**TASK INPUTS:**
________

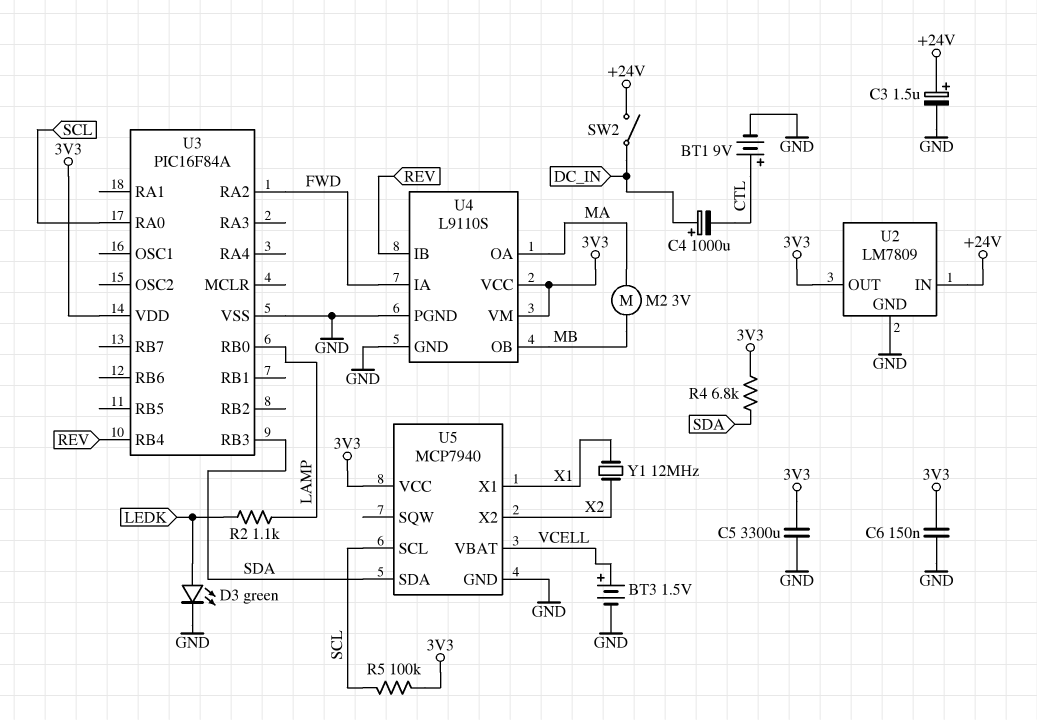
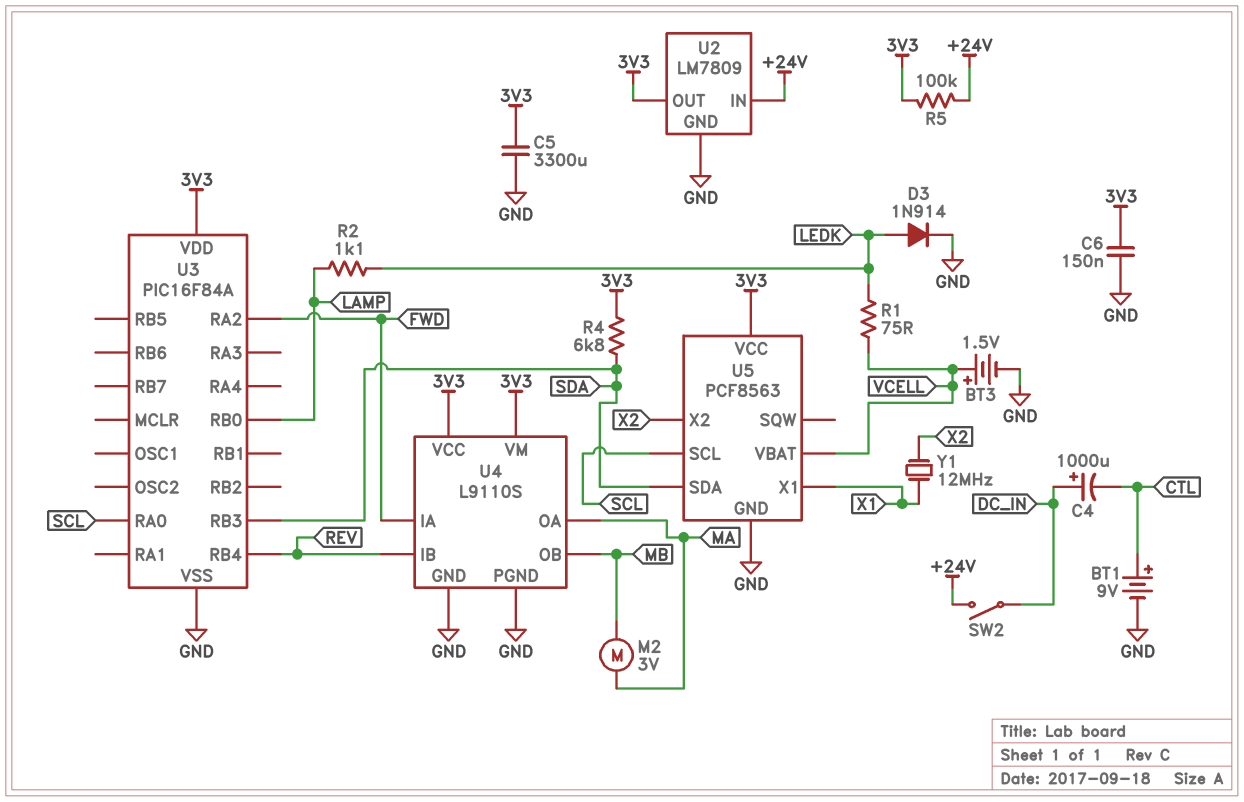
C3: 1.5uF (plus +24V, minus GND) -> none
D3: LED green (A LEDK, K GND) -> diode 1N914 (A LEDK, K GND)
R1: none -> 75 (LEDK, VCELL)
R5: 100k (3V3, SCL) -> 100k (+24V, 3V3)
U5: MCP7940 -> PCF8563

________

**WORK REQUIRED:**
Print the entries above exactly, taking out only the pictures.

**RESPONSE AREA:**
C3: 1.5uF (plus +24V, minus GND) -> none
D3: LED green (A LEDK, K GND) -> diode 1N914 (A LEDK, K GND)
R1: none -> 75 (LEDK, VCELL)
R5: 100k (3V3, SCL) -> 100k (+24V, 3V3)
U5: MCP7940 -> PCF8563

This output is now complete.